## What you will do
Every line from the one that contains "D4: diode (A +5V, K" to the end of the records must be restated word for word. No other line belongs in the answer.

## Material supplied
- - - - - - -

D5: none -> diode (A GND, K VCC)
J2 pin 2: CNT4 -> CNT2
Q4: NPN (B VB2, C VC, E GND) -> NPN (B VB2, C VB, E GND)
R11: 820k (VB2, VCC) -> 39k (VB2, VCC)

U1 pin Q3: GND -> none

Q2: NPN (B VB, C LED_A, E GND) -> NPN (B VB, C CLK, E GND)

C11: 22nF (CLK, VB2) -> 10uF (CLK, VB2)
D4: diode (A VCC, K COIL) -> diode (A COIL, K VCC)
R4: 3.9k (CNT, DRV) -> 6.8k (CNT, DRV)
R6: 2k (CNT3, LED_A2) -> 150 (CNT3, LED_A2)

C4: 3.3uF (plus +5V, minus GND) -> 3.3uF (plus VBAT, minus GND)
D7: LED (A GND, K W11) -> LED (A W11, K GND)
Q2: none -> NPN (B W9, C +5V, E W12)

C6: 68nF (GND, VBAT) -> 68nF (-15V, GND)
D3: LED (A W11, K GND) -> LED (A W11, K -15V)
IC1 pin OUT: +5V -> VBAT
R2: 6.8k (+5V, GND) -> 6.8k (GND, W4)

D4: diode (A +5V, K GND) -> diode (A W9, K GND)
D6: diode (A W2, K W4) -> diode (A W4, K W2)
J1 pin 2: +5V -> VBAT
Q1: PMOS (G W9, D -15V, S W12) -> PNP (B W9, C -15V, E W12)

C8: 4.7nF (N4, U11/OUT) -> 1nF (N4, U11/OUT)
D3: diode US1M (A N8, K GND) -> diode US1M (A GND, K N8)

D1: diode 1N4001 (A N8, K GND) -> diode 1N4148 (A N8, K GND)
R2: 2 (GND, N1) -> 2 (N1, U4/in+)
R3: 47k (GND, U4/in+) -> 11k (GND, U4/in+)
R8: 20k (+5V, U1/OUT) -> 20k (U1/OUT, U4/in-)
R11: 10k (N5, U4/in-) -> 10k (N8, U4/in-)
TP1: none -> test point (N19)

- - - - - - -

## Answer space
D4: diode (A +5V, K GND) -> diode (A W9, K GND)
D6: diode (A W2, K W4) -> diode (A W4, K W2)
J1 pin 2: +5V -> VBAT
Q1: PMOS (G W9, D -15V, S W12) -> PNP (B W9, C -15V, E W12)

C8: 4.7nF (N4, U11/OUT) -> 1nF (N4, U11/OUT)
D3: diode US1M (A N8, K GND) -> diode US1M (A GND, K N8)

D1: diode 1N4001 (A N8, K GND) -> diode 1N4148 (A N8, K GND)
R2: 2 (GND, N1) -> 2 (N1, U4/in+)
R3: 47k (GND, U4/in+) -> 11k (GND, U4/in+)
R8: 20k (+5V, U1/OUT) -> 20k (U1/OUT, U4/in-)
R11: 10k (N5, U4/in-) -> 10k (N8, U4/in-)
TP1: none -> test point (N19)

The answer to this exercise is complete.